Stored records
○ ○ ○ ○ ○ ○ ○
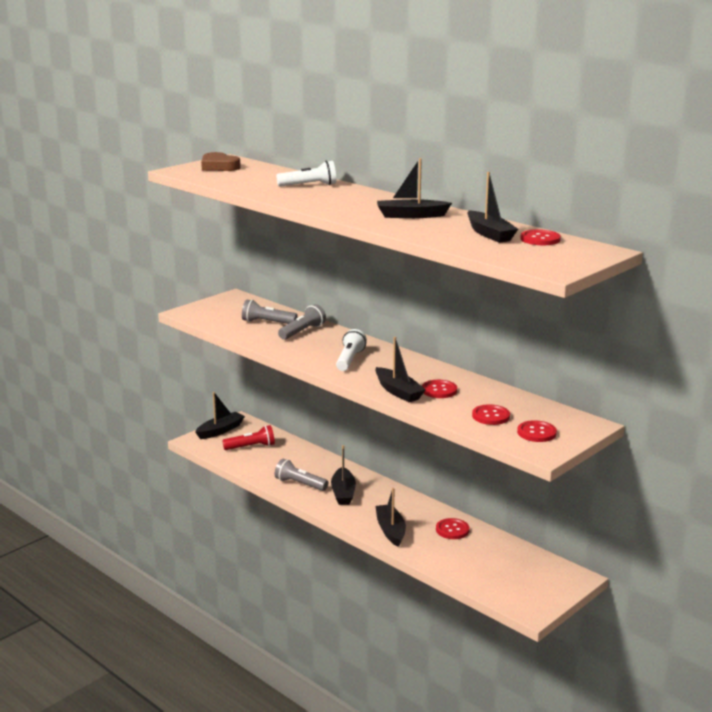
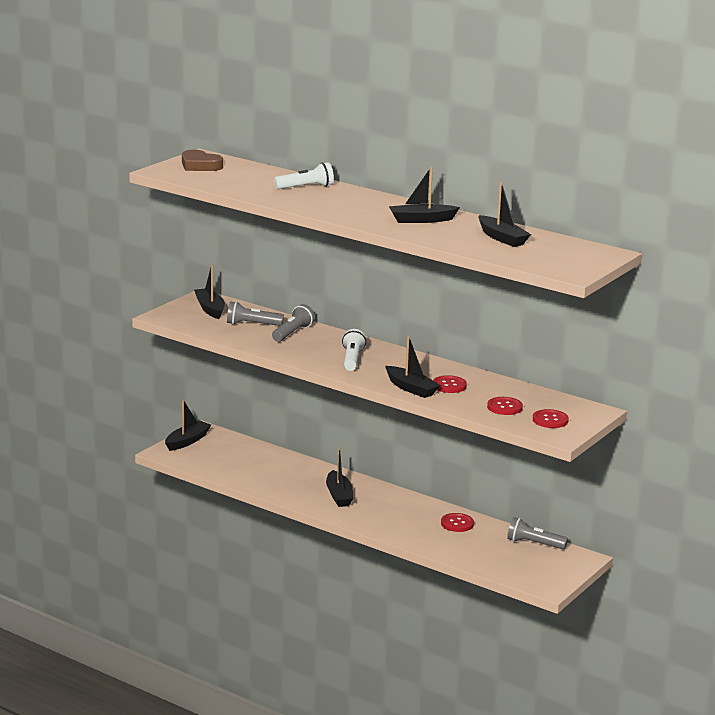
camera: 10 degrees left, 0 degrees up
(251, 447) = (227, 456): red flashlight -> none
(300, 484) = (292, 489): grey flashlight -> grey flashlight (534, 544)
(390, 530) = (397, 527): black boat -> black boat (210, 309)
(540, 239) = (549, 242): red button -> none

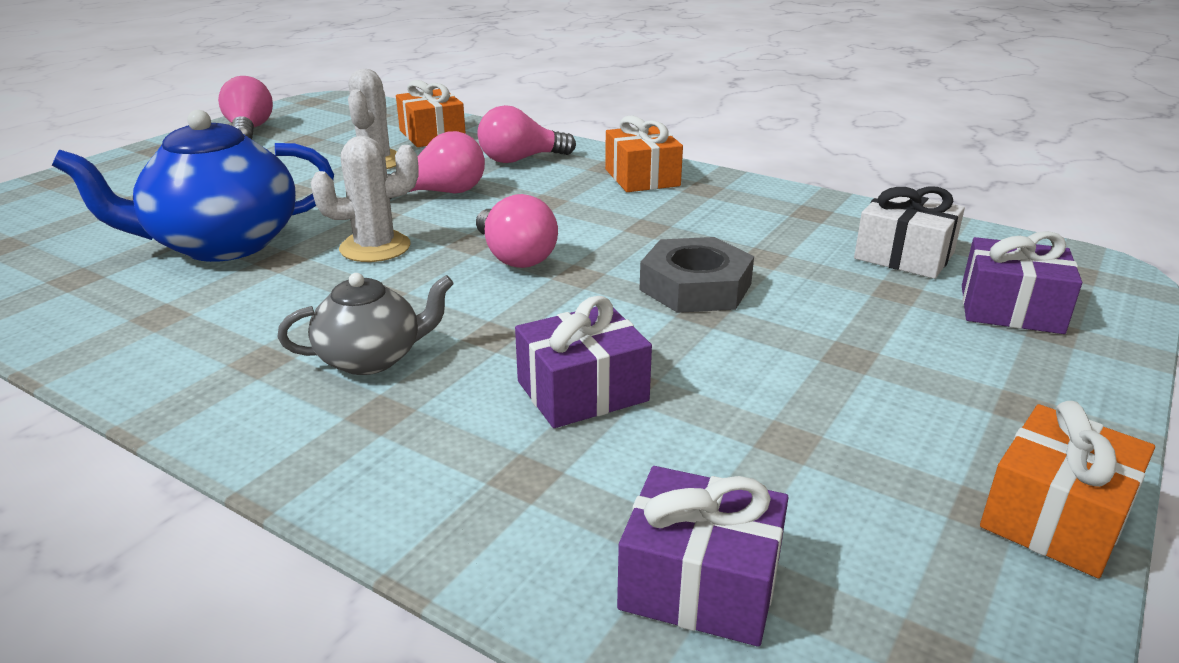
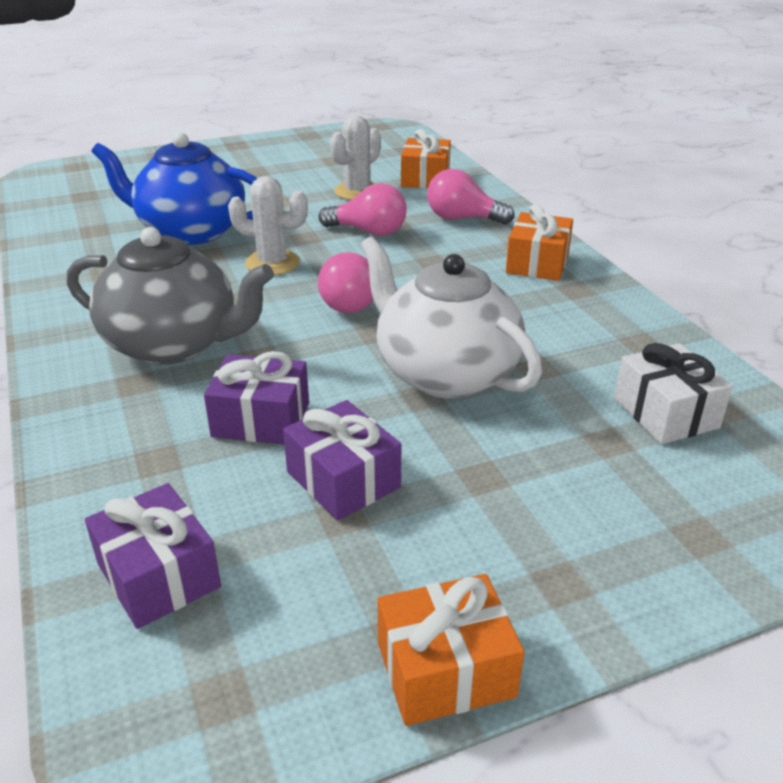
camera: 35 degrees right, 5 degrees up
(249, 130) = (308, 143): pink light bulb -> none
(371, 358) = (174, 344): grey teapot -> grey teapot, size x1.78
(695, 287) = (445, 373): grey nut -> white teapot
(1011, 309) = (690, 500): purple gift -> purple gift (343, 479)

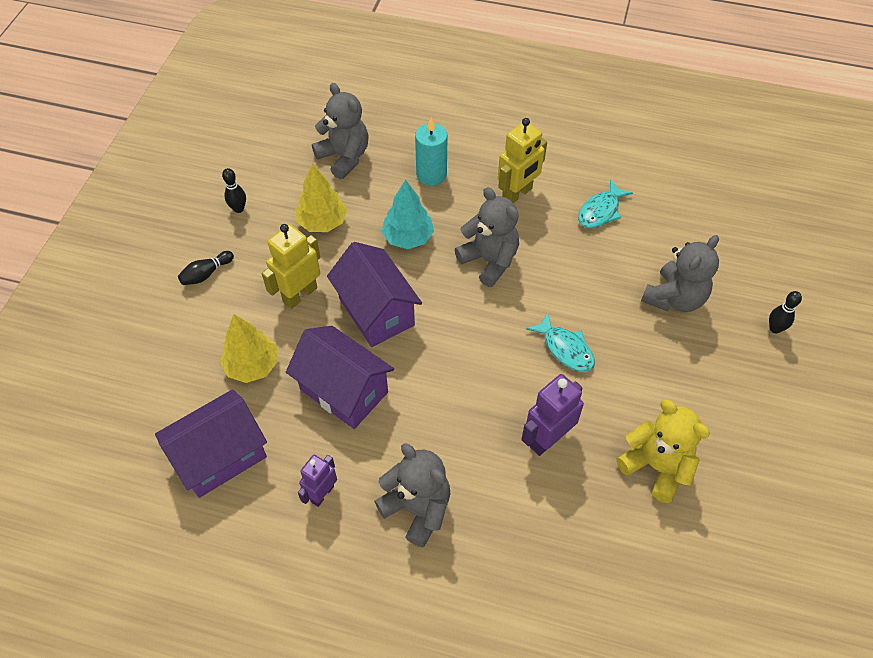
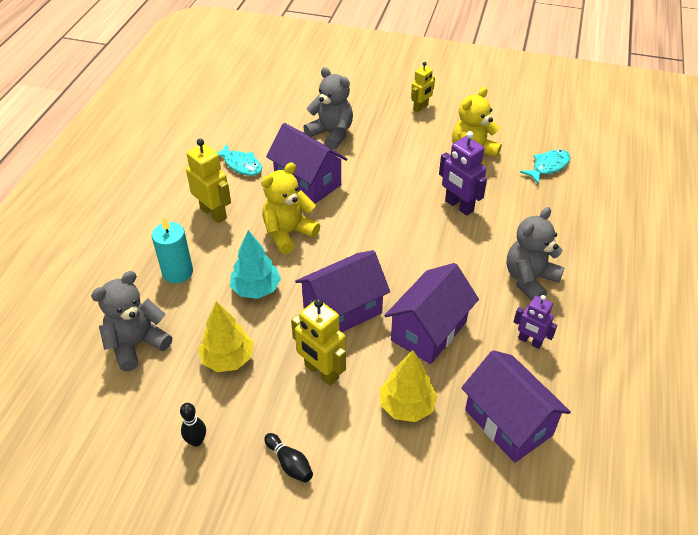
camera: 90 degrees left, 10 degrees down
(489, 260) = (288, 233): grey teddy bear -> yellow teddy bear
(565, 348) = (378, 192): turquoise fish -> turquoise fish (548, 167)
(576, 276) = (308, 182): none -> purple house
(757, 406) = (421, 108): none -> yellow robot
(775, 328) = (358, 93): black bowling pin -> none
○ ○ ○ ○ ○ ○ ○
# TASK INSTRUCTIONS:
Would you return all of the entries unchanged while omitting the images?

# ANSWER BOX:
camera: 10 degrees left, 0 degrees up
(251, 447) = (227, 456): red flashlight -> none
(300, 484) = (292, 489): grey flashlight -> grey flashlight (534, 544)
(390, 530) = (397, 527): black boat -> black boat (210, 309)
(540, 239) = (549, 242): red button -> none

camera: 35 degrees right, 5 degrees up
(249, 130) = (308, 143): pink light bulb -> none
(371, 358) = (174, 344): grey teapot -> grey teapot, size x1.78
(695, 287) = (445, 373): grey nut -> white teapot
(1011, 309) = (690, 500): purple gift -> purple gift (343, 479)

camera: 90 degrees left, 10 degrees down
(489, 260) = (288, 233): grey teddy bear -> yellow teddy bear
(565, 348) = (378, 192): turquoise fish -> turquoise fish (548, 167)
(576, 276) = (308, 182): none -> purple house
(757, 406) = (421, 108): none -> yellow robot
(775, 328) = (358, 93): black bowling pin -> none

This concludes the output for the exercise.